• Aim of the exercise: The result should be the full listing copied exactly, with no pictures in it.

• Data supplied:
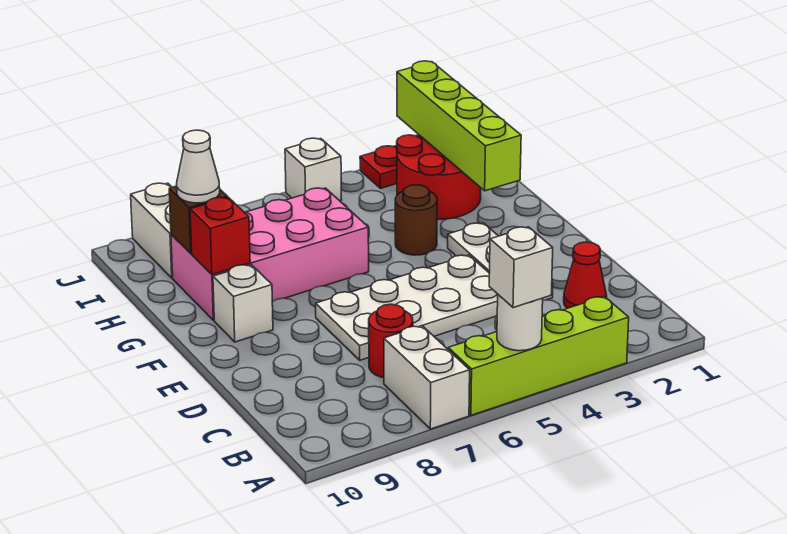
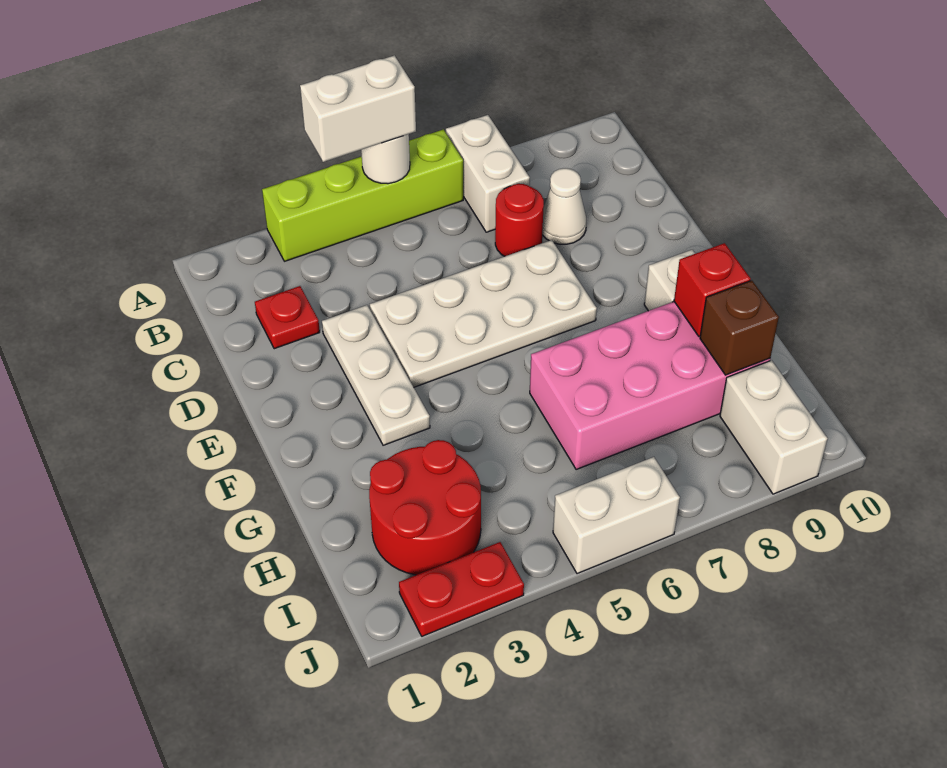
white 1x1 brick [489,227,553,308] -> white 1x2 brick [300,55,416,162]
red 1x1 cone [564,242,607,308] -> red 1x1 plate [255,286,320,349]
lime 1x4 brick [397,61,521,191] -> none
brown 1x1 round brick [395,185,437,255] -> none
white 1x1 cone [177,130,220,203] -> white 1x1 cone moved to [542,168,586,244]
white 1x1 brick [285,138,341,201] -> white 1x2 brick [553,457,680,574]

• Exercise answer:
white 1x1 brick [489,227,553,308] -> white 1x2 brick [300,55,416,162]
red 1x1 cone [564,242,607,308] -> red 1x1 plate [255,286,320,349]
lime 1x4 brick [397,61,521,191] -> none
brown 1x1 round brick [395,185,437,255] -> none
white 1x1 cone [177,130,220,203] -> white 1x1 cone moved to [542,168,586,244]
white 1x1 brick [285,138,341,201] -> white 1x2 brick [553,457,680,574]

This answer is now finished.